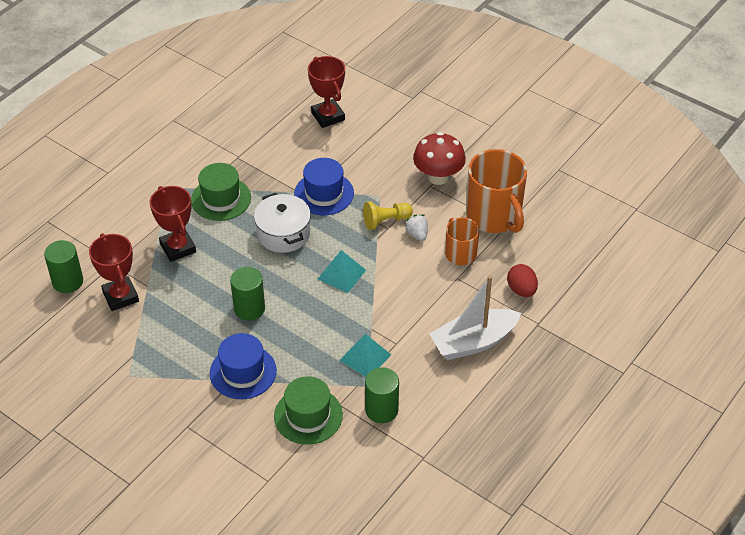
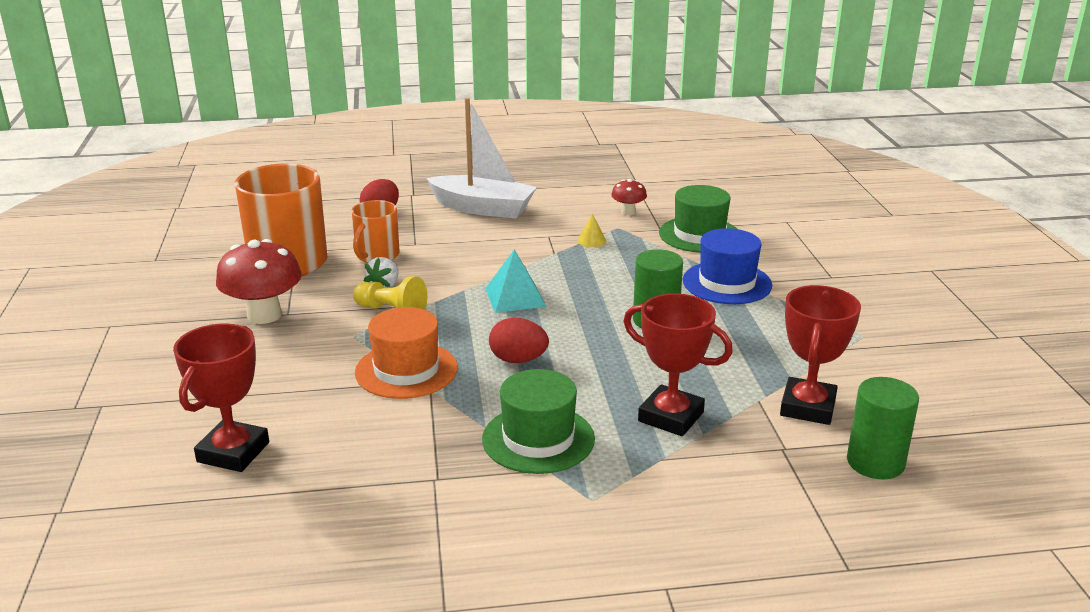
camera: 135 degrees left, 20 degrees down
(178, 248) = (671, 417): red trophy -> red trophy turned 75 degrees counterclockwise
(283, 234) = (518, 360): white pot -> red egg
(324, 193) = (406, 370): blue hat -> orange hat
(365, 357) = (591, 240): turquoise pyramid -> yellow cone
(381, 410) = (628, 212): green cylinder -> red mushroom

::::

### What the task asks
Copy out the material word for word, without any images.

### Response to this task
camera: 135 degrees left, 20 degrees down
(178, 248) = (671, 417): red trophy -> red trophy turned 75 degrees counterclockwise
(283, 234) = (518, 360): white pot -> red egg
(324, 193) = (406, 370): blue hat -> orange hat
(365, 357) = (591, 240): turquoise pyramid -> yellow cone
(381, 410) = (628, 212): green cylinder -> red mushroom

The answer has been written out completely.